ASSIGNMENT =>
Would you write out the lines from the one containing "purple cylinder [611,406,641,440] -> none" to the end of the records below, exactly and in full, please?

Dataset items:
* * * * *

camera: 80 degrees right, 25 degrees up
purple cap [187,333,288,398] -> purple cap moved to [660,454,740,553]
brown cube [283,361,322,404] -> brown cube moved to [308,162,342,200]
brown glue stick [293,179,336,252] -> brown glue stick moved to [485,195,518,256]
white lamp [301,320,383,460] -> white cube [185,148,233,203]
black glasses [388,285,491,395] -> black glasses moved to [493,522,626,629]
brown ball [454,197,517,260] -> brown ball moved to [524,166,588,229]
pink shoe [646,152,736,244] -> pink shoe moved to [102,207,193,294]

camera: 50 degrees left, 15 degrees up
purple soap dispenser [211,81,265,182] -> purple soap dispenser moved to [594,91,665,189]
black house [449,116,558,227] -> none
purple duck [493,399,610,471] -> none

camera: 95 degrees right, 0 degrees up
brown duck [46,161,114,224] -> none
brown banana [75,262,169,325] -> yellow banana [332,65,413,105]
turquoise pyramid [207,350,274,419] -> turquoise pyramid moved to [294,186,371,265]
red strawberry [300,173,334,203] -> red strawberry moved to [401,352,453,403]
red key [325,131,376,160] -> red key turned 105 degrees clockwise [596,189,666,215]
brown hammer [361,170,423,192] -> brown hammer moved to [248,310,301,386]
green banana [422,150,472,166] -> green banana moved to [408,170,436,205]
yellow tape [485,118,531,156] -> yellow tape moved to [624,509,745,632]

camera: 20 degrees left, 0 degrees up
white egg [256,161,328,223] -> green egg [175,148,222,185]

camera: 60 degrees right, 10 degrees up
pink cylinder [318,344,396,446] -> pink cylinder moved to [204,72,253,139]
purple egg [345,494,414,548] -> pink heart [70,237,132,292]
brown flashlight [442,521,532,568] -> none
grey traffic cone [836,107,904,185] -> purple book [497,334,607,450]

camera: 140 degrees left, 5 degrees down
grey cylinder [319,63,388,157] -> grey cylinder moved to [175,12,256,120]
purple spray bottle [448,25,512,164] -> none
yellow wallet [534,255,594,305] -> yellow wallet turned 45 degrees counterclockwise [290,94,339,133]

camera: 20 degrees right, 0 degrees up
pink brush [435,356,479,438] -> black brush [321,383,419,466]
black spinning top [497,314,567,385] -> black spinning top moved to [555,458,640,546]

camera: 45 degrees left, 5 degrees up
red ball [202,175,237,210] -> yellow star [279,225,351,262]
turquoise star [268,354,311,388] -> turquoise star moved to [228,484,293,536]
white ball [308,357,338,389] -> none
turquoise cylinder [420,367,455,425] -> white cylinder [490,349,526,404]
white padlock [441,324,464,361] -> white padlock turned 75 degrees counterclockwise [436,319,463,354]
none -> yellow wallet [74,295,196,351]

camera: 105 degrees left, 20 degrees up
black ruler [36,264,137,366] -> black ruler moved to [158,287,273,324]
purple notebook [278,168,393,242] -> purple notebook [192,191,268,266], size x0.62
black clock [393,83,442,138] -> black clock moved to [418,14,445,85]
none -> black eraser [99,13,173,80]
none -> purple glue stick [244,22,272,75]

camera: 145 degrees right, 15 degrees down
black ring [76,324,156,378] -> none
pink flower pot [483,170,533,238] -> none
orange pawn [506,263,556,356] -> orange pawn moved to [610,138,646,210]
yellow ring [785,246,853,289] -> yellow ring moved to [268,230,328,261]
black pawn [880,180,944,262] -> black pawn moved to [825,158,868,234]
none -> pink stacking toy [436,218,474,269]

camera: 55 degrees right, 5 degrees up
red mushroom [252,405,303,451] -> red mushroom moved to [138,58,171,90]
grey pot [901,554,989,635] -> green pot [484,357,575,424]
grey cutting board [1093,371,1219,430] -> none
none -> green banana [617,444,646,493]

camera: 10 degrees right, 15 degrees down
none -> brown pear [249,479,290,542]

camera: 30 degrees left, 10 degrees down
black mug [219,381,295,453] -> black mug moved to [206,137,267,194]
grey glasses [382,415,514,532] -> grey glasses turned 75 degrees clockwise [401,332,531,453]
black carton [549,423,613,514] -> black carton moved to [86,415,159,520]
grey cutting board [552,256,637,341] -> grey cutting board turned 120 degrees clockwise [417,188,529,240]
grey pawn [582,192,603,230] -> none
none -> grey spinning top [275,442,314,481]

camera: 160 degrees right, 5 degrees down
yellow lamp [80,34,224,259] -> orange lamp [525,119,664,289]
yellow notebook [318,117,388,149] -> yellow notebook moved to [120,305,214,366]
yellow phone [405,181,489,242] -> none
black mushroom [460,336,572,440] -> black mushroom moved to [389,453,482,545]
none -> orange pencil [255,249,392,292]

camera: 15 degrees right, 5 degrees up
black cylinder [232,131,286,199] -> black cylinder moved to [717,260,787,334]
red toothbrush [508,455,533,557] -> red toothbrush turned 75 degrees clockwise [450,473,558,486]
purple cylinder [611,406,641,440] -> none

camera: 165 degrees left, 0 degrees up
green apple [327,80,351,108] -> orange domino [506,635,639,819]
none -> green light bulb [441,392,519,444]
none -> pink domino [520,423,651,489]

* * * * *

EXERCISE OUTPUT =>
purple cylinder [611,406,641,440] -> none

camera: 165 degrees left, 0 degrees up
green apple [327,80,351,108] -> orange domino [506,635,639,819]
none -> green light bulb [441,392,519,444]
none -> pink domino [520,423,651,489]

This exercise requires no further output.